• What is needed: Pull out every line in the data below that contains the string "kern", and copy each one in full.
╭──
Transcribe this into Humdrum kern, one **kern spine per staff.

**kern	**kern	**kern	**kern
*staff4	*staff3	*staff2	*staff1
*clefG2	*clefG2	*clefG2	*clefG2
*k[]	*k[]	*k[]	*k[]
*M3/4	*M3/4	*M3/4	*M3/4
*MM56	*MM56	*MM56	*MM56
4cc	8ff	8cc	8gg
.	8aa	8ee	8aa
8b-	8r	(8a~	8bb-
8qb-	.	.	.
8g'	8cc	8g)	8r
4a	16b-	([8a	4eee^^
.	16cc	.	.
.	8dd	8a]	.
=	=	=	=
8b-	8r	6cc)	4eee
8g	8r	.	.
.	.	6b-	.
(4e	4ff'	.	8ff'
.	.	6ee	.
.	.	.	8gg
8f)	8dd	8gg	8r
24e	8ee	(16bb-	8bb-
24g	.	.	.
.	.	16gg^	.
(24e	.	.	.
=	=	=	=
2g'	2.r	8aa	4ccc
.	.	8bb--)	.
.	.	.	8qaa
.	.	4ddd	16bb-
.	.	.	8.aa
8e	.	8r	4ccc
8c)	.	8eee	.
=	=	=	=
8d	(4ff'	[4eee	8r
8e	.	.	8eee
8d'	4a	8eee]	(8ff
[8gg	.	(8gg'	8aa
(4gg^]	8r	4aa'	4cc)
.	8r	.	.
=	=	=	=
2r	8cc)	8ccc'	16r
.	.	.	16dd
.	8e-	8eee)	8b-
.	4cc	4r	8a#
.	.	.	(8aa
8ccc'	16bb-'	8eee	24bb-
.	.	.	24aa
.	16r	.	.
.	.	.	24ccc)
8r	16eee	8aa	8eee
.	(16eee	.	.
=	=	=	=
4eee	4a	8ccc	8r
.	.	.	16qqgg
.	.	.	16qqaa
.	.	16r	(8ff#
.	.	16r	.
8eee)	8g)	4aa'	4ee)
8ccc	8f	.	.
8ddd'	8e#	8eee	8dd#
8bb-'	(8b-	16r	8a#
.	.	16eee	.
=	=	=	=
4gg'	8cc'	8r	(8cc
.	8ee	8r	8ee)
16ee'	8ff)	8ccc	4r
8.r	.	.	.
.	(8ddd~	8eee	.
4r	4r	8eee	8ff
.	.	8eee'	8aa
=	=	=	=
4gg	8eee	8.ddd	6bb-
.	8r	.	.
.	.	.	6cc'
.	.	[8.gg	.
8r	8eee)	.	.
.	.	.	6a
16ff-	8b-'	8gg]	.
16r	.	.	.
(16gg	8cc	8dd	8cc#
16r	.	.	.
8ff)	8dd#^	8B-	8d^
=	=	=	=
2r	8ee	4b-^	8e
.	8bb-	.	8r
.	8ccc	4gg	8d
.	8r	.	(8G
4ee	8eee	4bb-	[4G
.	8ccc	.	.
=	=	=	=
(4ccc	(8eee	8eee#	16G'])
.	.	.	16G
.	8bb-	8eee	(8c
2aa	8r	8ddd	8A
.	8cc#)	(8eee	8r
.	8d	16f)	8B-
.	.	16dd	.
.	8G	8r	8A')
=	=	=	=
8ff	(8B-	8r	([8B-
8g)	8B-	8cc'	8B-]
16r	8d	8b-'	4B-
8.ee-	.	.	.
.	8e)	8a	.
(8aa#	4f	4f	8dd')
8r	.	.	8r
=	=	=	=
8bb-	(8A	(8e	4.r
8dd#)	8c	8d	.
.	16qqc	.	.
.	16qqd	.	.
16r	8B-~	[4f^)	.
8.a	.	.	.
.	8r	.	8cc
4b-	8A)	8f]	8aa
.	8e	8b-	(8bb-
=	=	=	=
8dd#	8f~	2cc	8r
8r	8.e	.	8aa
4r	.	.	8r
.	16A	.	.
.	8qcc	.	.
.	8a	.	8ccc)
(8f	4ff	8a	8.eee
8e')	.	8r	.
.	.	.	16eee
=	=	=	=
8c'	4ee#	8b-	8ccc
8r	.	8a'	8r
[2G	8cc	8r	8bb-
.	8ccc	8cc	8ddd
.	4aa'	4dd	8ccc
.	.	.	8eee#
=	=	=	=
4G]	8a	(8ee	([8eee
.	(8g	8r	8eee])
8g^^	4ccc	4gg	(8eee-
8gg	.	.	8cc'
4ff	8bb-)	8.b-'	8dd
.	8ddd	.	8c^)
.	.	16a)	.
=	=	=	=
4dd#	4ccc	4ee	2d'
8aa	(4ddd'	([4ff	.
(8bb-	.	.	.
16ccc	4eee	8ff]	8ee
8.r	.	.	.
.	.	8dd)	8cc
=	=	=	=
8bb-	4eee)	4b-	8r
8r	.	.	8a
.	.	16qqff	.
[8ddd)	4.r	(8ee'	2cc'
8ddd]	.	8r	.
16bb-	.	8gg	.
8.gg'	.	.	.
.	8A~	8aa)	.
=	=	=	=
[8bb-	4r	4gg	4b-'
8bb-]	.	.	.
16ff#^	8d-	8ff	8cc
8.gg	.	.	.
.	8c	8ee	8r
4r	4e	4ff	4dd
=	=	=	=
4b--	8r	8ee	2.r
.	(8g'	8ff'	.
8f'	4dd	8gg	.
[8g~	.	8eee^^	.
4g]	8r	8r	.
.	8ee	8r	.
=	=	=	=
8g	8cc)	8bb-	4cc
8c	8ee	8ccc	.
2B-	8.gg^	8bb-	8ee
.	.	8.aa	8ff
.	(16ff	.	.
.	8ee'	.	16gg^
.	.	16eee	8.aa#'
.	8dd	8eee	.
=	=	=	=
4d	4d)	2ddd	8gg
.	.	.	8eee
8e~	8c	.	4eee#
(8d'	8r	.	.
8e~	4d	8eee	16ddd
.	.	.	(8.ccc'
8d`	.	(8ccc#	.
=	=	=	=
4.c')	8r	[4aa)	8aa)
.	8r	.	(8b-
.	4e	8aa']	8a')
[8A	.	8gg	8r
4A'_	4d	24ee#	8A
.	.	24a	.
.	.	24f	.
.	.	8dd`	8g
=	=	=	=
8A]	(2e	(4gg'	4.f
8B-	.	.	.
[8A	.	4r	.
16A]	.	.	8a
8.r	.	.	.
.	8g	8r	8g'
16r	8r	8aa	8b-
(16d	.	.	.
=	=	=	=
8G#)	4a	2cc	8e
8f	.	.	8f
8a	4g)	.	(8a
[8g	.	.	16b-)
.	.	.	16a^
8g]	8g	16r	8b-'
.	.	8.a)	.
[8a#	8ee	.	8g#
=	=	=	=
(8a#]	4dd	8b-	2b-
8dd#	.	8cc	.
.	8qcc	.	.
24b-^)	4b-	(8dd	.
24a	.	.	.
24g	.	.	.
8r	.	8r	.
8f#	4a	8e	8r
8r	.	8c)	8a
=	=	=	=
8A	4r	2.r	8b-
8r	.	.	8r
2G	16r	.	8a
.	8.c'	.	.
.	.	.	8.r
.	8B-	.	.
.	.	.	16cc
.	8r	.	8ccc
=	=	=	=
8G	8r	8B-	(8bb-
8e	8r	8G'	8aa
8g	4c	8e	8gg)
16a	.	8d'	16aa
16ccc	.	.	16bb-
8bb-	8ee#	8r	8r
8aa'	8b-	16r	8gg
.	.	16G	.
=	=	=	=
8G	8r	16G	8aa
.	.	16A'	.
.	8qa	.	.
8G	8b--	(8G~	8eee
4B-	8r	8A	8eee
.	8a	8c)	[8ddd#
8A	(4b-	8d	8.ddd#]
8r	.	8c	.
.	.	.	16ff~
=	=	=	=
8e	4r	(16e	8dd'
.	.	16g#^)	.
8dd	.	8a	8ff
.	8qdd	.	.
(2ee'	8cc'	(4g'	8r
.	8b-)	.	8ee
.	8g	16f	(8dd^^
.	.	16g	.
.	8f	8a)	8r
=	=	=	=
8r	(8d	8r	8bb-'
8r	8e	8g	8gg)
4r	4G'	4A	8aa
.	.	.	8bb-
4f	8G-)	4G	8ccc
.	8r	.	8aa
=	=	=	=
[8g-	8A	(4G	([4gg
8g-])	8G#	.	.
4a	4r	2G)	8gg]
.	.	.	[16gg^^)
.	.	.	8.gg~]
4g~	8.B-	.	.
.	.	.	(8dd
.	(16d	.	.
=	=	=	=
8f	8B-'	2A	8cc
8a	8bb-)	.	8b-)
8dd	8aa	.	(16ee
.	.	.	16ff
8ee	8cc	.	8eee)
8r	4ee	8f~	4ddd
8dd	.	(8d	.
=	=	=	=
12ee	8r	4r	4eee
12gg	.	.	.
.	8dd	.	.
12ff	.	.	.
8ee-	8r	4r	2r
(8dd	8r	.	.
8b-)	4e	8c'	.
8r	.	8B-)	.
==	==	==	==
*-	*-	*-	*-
╰──
• Exercise answer:
Transcribe this into Humdrum kern, one **kern spine per staff.
**kern	**kern	**kern	**kern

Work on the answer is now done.